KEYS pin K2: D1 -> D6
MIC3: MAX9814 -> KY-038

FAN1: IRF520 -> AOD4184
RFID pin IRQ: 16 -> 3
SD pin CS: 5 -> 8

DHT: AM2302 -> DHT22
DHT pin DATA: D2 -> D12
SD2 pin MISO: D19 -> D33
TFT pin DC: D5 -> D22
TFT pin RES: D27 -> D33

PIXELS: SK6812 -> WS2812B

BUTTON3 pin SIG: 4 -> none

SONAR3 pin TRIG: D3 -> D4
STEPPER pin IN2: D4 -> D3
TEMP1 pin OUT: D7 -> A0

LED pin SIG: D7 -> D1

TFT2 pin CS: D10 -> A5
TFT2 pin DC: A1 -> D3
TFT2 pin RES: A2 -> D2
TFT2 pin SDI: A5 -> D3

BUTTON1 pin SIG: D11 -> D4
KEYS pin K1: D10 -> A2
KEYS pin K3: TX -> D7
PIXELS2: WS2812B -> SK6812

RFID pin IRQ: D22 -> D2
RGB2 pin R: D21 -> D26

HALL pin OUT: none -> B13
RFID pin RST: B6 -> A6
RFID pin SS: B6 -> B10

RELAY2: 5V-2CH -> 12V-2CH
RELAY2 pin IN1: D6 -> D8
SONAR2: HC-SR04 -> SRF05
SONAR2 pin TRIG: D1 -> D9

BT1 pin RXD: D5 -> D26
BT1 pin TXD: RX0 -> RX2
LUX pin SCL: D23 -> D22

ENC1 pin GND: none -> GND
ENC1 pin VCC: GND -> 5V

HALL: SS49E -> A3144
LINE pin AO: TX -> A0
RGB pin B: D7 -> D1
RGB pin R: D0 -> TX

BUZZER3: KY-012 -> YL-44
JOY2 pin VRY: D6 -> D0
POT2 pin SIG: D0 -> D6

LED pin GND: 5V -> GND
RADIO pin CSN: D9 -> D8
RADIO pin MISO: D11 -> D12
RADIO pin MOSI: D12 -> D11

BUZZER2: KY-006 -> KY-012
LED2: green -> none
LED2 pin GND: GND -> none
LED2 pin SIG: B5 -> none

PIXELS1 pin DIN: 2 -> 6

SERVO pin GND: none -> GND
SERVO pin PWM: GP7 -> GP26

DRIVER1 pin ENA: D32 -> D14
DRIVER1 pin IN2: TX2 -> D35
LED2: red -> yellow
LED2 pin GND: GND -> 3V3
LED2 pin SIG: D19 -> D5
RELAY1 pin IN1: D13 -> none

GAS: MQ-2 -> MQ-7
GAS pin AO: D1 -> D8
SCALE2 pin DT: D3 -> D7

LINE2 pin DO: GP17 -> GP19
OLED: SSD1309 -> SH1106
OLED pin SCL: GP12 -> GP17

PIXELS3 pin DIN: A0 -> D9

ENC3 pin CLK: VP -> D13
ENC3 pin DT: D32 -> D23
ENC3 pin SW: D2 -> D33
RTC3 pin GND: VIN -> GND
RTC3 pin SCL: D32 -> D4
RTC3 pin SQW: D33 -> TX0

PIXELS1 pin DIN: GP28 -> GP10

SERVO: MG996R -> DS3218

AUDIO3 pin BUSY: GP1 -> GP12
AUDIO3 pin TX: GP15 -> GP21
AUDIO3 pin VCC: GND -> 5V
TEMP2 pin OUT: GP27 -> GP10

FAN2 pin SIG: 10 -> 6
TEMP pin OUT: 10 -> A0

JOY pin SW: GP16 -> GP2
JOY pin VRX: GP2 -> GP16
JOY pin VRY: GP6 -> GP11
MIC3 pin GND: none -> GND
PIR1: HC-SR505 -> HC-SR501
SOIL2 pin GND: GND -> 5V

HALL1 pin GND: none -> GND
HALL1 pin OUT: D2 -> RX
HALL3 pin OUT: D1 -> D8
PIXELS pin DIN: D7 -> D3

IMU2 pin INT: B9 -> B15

▸ **TASK PROMPT**
Reproduce the entries above exactly, but only the lines between the line holding "BT1 pin RXD: D5 -> D26" and the line holding "LED pin GND: 5V -> GND", inclusive.

▸ **OUTPUT OF THE TASK**
BT1 pin RXD: D5 -> D26
BT1 pin TXD: RX0 -> RX2
LUX pin SCL: D23 -> D22

ENC1 pin GND: none -> GND
ENC1 pin VCC: GND -> 5V

HALL: SS49E -> A3144
LINE pin AO: TX -> A0
RGB pin B: D7 -> D1
RGB pin R: D0 -> TX

BUZZER3: KY-012 -> YL-44
JOY2 pin VRY: D6 -> D0
POT2 pin SIG: D0 -> D6

LED pin GND: 5V -> GND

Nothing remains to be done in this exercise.